# Work instruction
The entries shown here must be retyped in full, with no pictures included.

# Data to process
──────────────────────────────

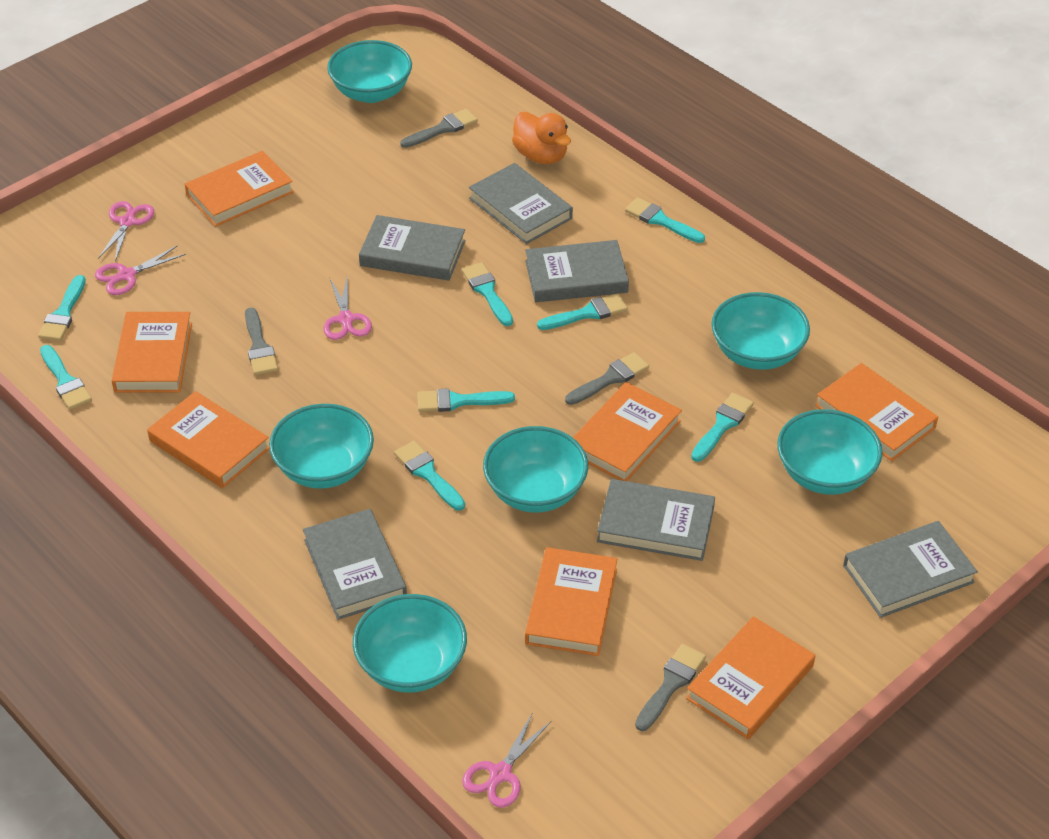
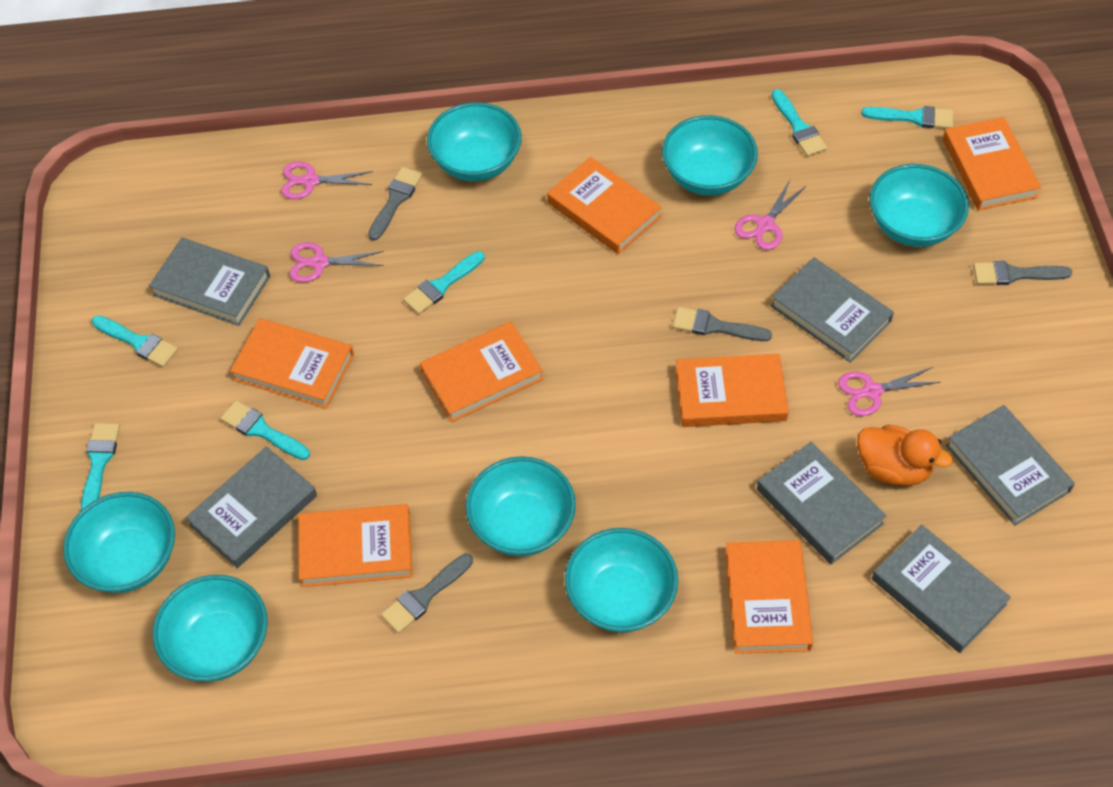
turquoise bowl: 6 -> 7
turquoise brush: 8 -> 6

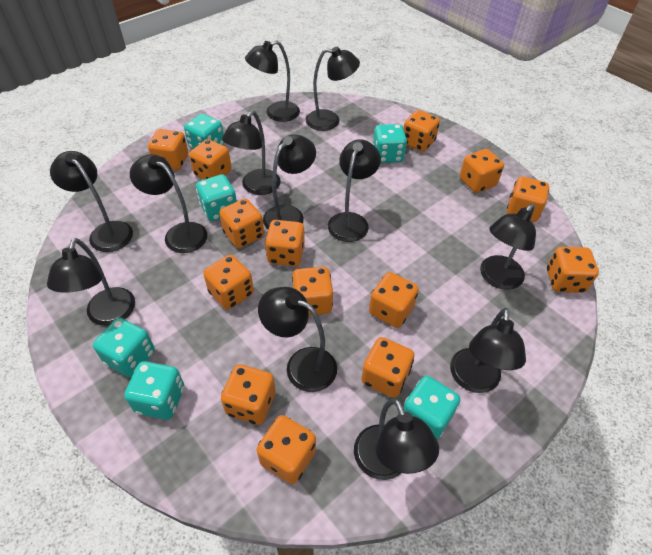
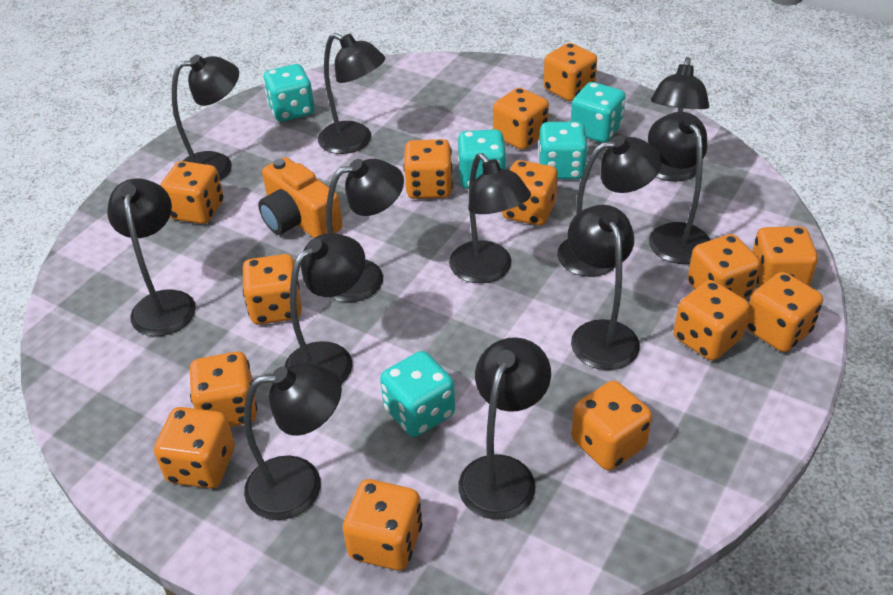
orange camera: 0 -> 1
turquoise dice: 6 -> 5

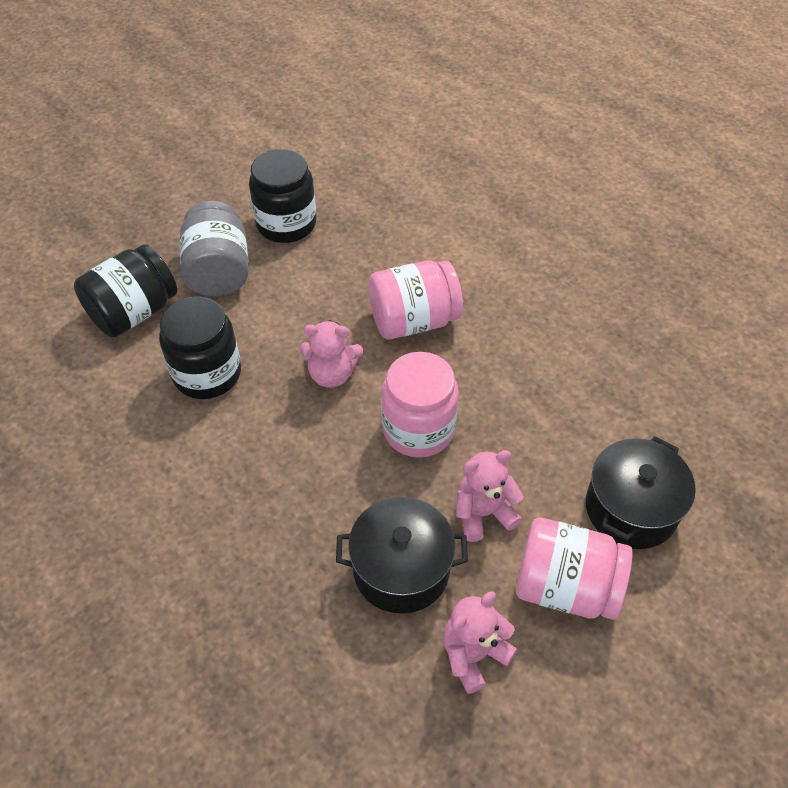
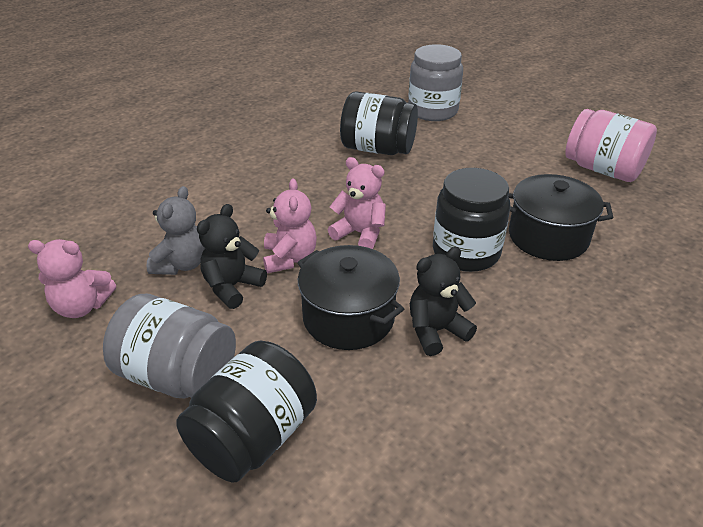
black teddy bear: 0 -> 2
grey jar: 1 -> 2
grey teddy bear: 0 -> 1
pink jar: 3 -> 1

──────────────────────────────

# Result of the task
turquoise bowl: 6 -> 7
turquoise brush: 8 -> 6

orange camera: 0 -> 1
turquoise dice: 6 -> 5

black teddy bear: 0 -> 2
grey jar: 1 -> 2
grey teddy bear: 0 -> 1
pink jar: 3 -> 1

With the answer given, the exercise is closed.